-------- Data provided --------

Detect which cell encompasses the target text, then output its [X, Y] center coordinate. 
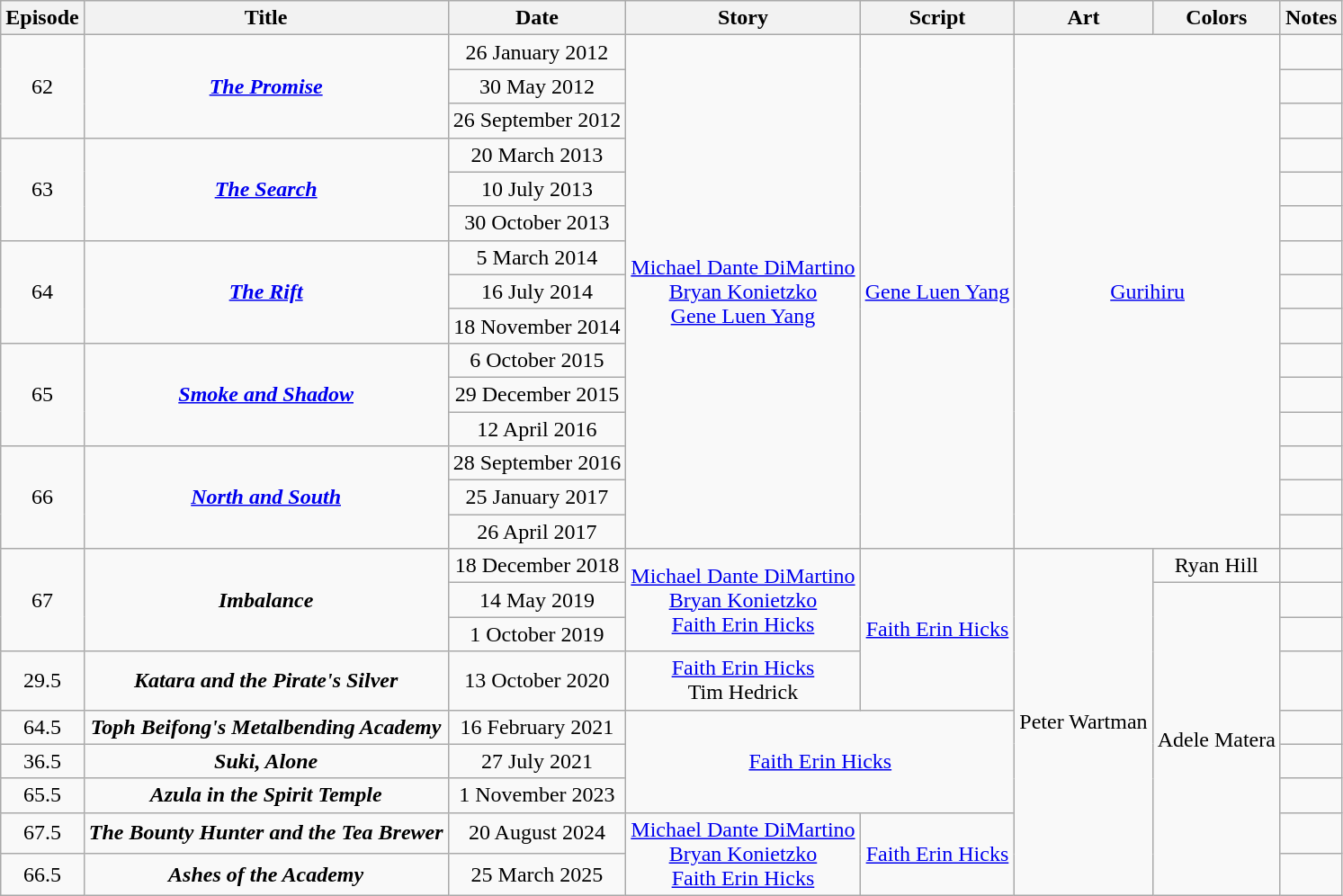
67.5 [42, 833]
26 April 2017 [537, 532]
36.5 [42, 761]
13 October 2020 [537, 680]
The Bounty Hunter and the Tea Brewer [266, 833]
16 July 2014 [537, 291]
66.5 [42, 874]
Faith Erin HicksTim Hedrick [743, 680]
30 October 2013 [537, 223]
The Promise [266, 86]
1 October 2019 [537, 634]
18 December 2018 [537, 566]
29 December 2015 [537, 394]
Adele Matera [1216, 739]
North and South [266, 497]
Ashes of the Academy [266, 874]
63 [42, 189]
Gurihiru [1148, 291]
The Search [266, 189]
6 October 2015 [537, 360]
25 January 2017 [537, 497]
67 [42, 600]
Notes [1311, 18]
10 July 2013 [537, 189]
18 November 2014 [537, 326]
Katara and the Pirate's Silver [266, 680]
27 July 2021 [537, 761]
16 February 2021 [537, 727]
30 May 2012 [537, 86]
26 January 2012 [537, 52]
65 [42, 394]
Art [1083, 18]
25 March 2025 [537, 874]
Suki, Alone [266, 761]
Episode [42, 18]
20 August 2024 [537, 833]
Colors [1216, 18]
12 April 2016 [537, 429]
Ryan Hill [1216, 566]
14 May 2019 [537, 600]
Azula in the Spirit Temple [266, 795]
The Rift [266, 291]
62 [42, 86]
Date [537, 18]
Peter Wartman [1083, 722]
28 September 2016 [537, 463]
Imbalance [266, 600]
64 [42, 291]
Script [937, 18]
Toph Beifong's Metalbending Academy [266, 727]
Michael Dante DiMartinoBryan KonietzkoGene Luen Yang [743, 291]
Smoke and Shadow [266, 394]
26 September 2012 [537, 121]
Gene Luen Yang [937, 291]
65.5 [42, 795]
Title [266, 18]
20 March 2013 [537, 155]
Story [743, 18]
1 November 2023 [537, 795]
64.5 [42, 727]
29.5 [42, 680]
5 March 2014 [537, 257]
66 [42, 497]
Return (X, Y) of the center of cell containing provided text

--------
-------- Data provided --------

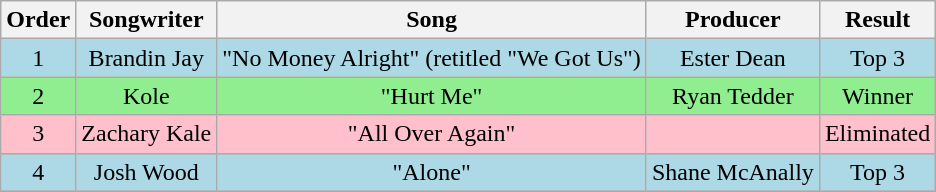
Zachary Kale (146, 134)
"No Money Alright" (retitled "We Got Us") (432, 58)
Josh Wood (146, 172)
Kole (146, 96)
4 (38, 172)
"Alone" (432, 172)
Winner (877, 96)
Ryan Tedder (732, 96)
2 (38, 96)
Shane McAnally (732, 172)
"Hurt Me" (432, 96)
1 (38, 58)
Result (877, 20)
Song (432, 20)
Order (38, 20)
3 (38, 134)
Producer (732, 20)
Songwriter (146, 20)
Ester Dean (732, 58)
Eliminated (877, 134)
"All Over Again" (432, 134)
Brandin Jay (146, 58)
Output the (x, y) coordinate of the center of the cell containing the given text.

--------

• _Brief_
Set out the lines from the one containing "Zachary Kale (146, 134)" through the one containing "Result (877, 20)", both included, as a numbered list, leaving out any blank lines.

• _Expected answer_
1. Zachary Kale (146, 134)
2. "No Money Alright" (retitled "We Got Us") (432, 58)
3. Josh Wood (146, 172)
4. Kole (146, 96)
5. 4 (38, 172)
6. "Alone" (432, 172)
7. Winner (877, 96)
8. Ryan Tedder (732, 96)
9. 2 (38, 96)
10. Shane McAnally (732, 172)
11. "Hurt Me" (432, 96)
12. 1 (38, 58)
13. Result (877, 20)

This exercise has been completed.